▶ TRY IT: In the records below, the relevant part opens with the line containing "(353, 391) = (723, 405): turquoise" and closes with the line containing "camera: 75 degrees right, 0 degrees up"; print that part exactly and only, without its pictures.

[Image sets with object changes]
************

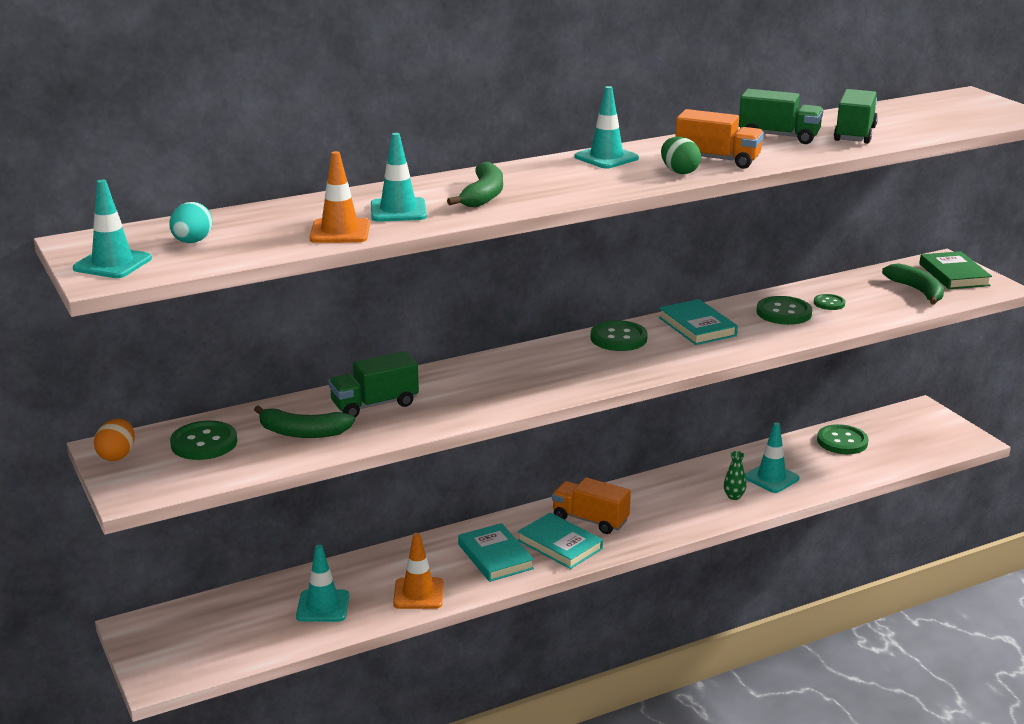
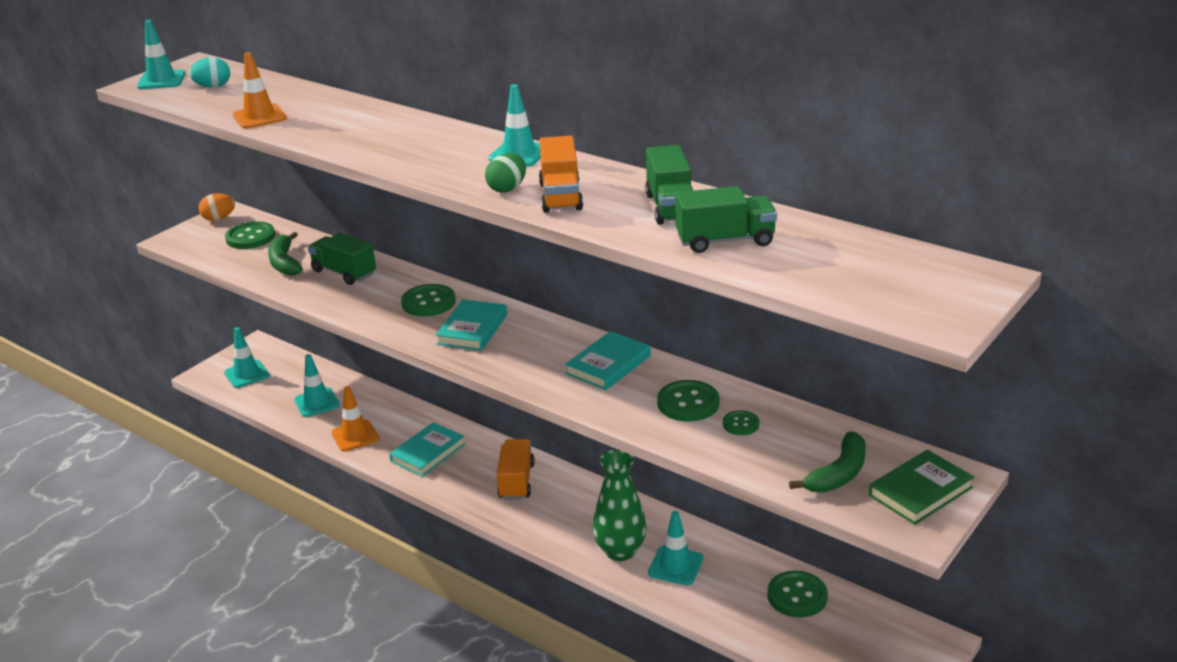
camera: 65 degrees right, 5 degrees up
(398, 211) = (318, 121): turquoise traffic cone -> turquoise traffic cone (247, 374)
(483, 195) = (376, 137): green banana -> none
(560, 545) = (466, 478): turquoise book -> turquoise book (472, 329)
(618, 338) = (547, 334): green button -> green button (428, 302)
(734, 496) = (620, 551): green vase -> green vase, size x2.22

************

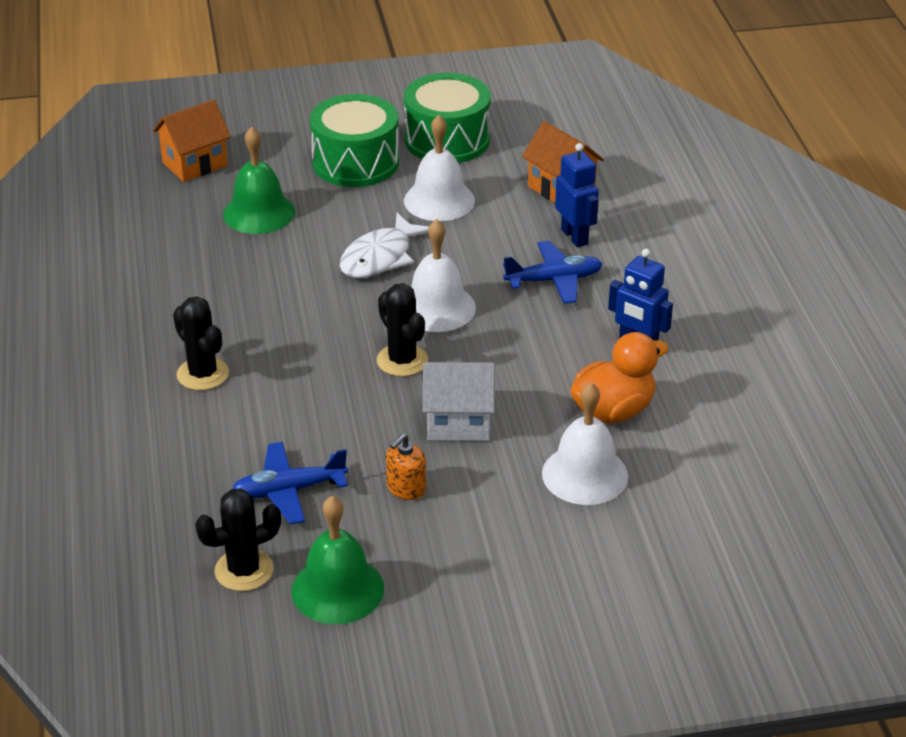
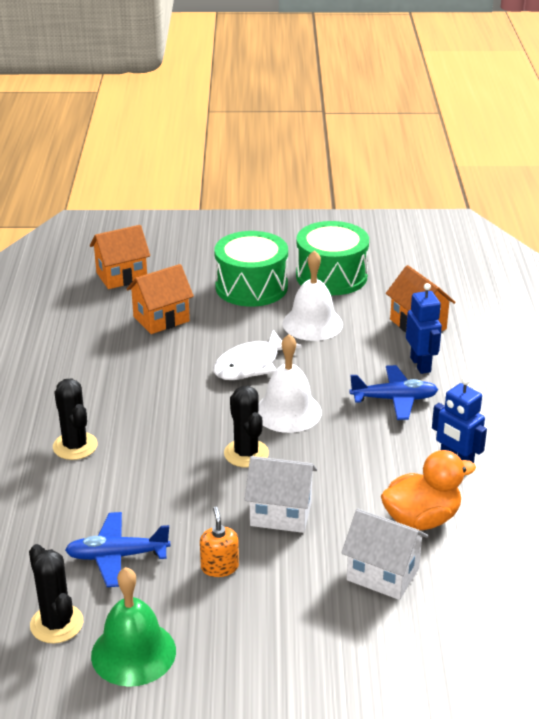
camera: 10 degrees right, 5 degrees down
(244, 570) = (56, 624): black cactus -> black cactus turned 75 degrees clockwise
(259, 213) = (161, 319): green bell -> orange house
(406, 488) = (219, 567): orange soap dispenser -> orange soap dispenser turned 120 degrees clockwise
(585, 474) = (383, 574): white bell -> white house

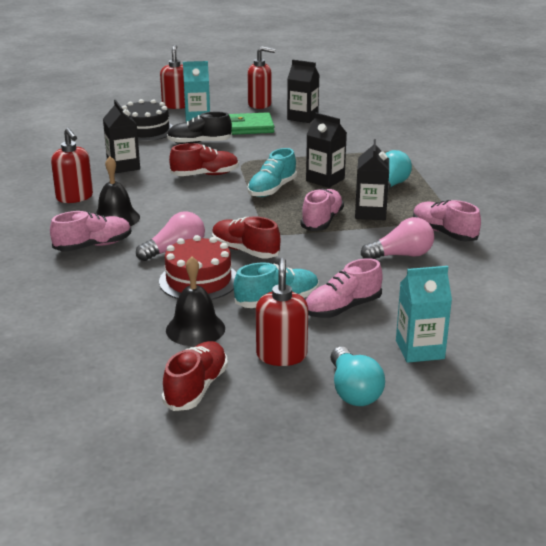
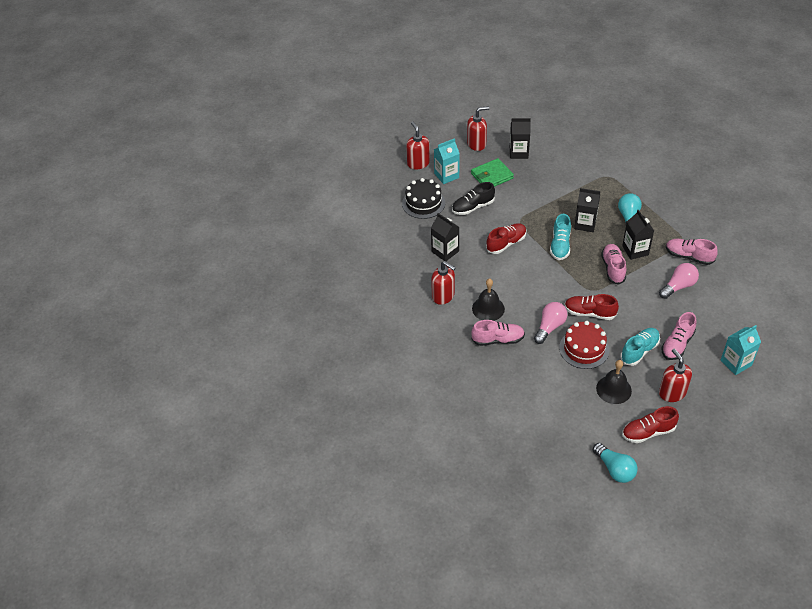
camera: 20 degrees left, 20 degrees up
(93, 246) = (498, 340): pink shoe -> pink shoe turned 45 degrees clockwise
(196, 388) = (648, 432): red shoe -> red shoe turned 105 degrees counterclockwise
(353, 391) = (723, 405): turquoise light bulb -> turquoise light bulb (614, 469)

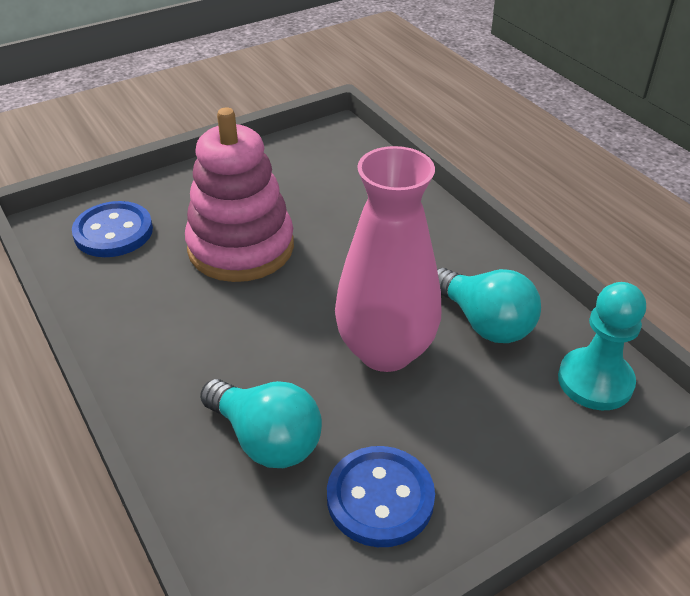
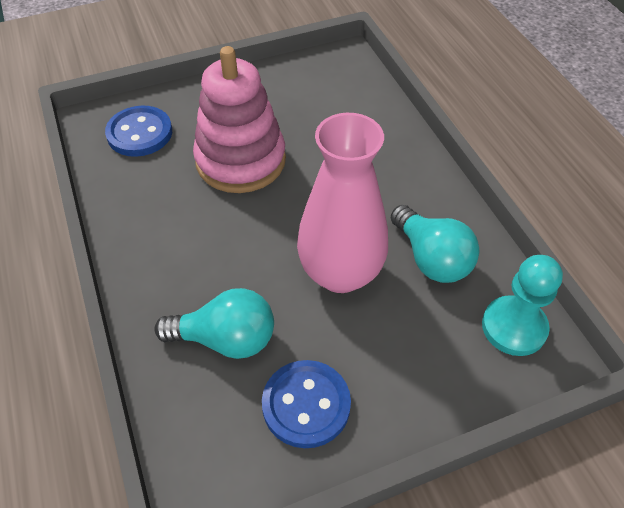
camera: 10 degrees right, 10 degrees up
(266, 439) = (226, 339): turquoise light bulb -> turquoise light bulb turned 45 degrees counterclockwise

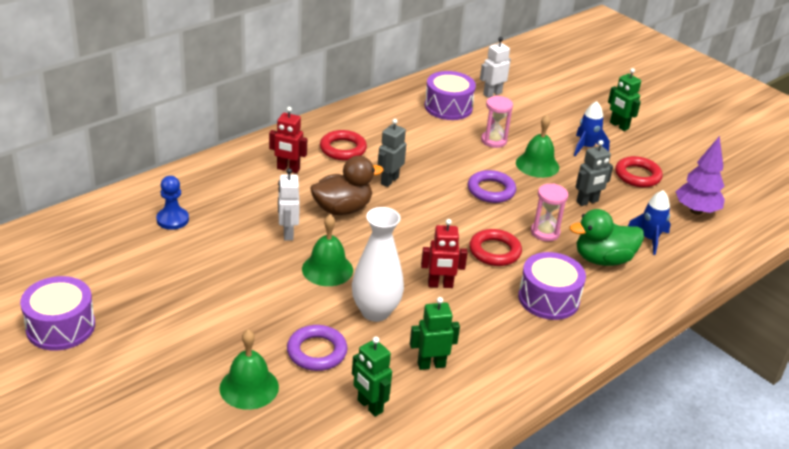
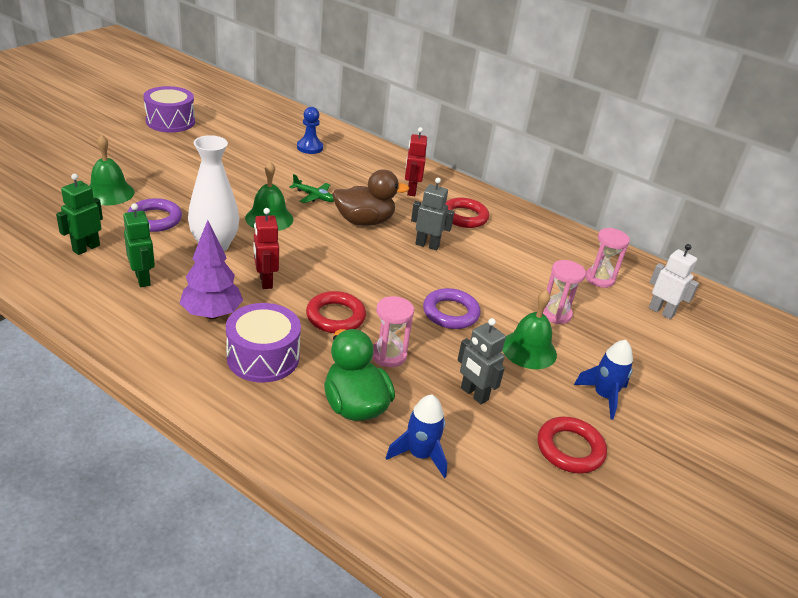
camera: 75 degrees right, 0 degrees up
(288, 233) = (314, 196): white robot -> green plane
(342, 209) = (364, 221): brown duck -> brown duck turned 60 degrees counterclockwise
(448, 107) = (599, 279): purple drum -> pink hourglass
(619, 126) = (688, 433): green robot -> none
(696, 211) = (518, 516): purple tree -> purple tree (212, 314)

************

▶ ANSWER TO THIS EXERCISE:
(353, 391) = (723, 405): turquoise light bulb -> turquoise light bulb (614, 469)

camera: 10 degrees right, 10 degrees up
(266, 439) = (226, 339): turquoise light bulb -> turquoise light bulb turned 45 degrees counterclockwise

camera: 75 degrees right, 0 degrees up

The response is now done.